Change detection data:
*** Block opens ***

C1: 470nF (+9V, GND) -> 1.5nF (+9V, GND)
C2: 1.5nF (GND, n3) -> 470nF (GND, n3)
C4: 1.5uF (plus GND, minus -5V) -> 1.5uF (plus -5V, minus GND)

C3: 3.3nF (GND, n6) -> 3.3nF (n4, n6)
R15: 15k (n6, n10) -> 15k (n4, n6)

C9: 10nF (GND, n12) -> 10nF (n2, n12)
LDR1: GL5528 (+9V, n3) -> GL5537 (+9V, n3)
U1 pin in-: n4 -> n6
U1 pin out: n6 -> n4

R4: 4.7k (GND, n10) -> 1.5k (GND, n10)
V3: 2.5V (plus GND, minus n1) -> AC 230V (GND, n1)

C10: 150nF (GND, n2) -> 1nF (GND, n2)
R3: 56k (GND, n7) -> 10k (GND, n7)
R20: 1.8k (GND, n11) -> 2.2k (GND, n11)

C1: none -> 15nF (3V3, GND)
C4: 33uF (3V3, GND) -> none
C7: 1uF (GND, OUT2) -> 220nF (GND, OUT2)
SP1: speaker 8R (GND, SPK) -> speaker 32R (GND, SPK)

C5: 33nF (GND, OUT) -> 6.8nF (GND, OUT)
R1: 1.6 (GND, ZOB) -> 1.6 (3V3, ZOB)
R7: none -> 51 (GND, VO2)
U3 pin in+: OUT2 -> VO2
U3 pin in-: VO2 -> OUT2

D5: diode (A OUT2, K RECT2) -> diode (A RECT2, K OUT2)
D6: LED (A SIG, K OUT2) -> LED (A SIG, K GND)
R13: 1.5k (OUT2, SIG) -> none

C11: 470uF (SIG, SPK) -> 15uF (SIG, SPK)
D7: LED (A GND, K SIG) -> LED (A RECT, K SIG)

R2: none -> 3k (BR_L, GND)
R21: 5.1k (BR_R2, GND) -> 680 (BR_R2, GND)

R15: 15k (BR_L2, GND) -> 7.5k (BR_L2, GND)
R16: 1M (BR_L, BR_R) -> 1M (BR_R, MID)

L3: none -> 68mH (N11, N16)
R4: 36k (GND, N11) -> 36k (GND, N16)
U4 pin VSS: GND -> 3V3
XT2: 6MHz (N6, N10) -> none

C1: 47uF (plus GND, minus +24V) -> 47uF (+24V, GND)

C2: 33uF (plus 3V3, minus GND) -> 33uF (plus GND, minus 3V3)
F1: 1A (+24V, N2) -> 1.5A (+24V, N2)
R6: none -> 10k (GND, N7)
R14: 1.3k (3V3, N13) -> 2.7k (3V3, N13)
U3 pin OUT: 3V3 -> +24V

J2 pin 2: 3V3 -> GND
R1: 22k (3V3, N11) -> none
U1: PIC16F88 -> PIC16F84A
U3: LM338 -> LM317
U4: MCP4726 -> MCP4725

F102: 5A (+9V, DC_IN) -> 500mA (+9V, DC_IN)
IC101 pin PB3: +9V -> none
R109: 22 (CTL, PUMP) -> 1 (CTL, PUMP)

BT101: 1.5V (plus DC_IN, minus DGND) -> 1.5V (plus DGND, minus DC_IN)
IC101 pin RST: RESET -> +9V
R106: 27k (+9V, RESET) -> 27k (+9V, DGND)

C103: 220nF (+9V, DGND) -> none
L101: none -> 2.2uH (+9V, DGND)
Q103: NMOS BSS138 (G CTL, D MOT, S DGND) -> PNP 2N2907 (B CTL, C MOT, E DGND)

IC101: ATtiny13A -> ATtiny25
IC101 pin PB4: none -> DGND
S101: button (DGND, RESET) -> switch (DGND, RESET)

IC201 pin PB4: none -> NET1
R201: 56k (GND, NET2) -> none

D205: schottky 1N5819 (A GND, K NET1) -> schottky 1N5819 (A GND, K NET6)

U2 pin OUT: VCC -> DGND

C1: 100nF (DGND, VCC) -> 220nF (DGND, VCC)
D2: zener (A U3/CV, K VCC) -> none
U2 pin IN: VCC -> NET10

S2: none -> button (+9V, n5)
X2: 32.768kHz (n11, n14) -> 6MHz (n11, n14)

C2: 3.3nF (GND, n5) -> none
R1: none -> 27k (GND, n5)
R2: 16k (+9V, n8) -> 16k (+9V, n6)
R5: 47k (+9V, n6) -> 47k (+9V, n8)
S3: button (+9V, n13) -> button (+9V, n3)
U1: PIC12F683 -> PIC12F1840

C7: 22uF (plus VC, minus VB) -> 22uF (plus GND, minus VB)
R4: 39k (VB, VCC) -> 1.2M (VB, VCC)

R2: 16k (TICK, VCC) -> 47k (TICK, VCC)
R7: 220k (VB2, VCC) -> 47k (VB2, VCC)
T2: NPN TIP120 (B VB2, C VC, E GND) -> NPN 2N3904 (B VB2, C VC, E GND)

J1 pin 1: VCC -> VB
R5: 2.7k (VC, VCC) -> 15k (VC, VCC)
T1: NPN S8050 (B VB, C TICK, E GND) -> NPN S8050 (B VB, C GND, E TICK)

*** Block closes ***

THE PROBLEM
All lines above with the word "plus" need to be reported.

WRITTEN REPLY
C4: 1.5uF (plus GND, minus -5V) -> 1.5uF (plus -5V, minus GND)
V3: 2.5V (plus GND, minus n1) -> AC 230V (GND, n1)
C1: 47uF (plus GND, minus +24V) -> 47uF (+24V, GND)
C2: 33uF (plus 3V3, minus GND) -> 33uF (plus GND, minus 3V3)
BT101: 1.5V (plus DC_IN, minus DGND) -> 1.5V (plus DGND, minus DC_IN)
C7: 22uF (plus VC, minus VB) -> 22uF (plus GND, minus VB)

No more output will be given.